**PROBLEM TO WORK ON**
Look over the data below and give the number of lines containing the word "spool", with no other words.

**EXTRACTED RECORDS**

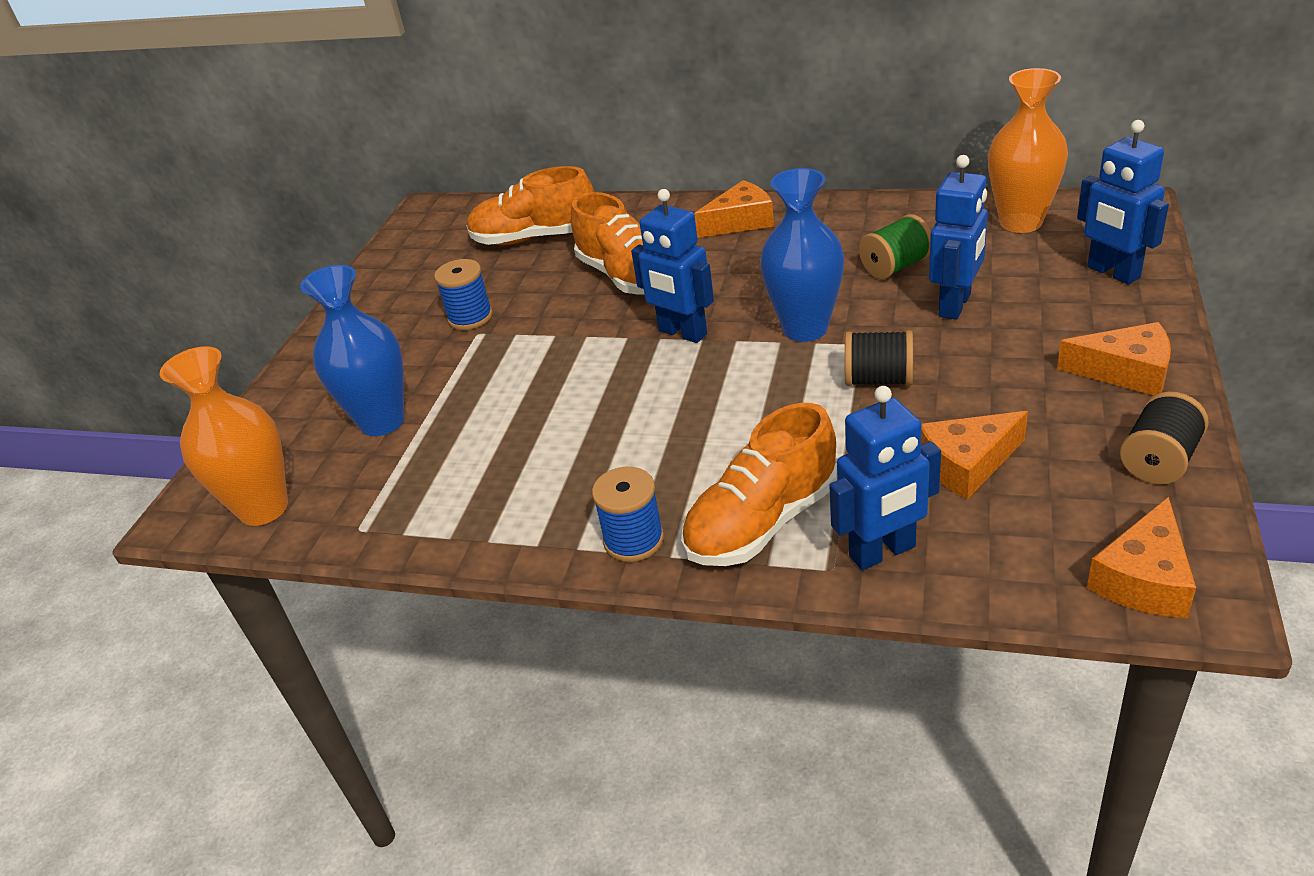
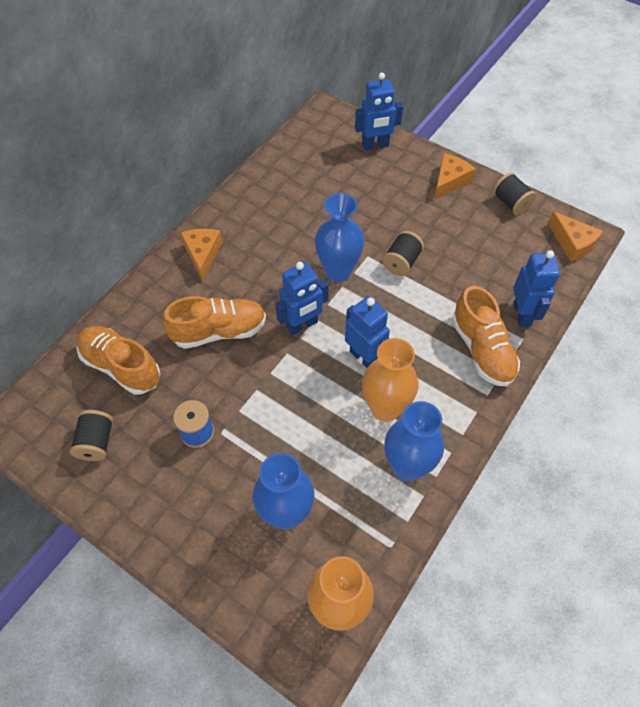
camera: 75 degrees left, 20 degrees up
orange shoe [467,166,594,245] -> orange shoe turned 105 degrees clockwise [77,326,160,395]
blue spool [592,467,664,562] -> none
green spool [859,214,931,279] -> none
orange cheese [921,411,1028,499] -> none
blue robot [929,155,988,320] -> blue robot moved to [345,296,390,368]
orange vase [988,68,1068,233] -> orange vase moved to [362,338,418,422]
none -> black spool [70,410,113,461]
none -> blue vase [384,401,444,481]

**RESULT FOR THIS EXERCISE**
3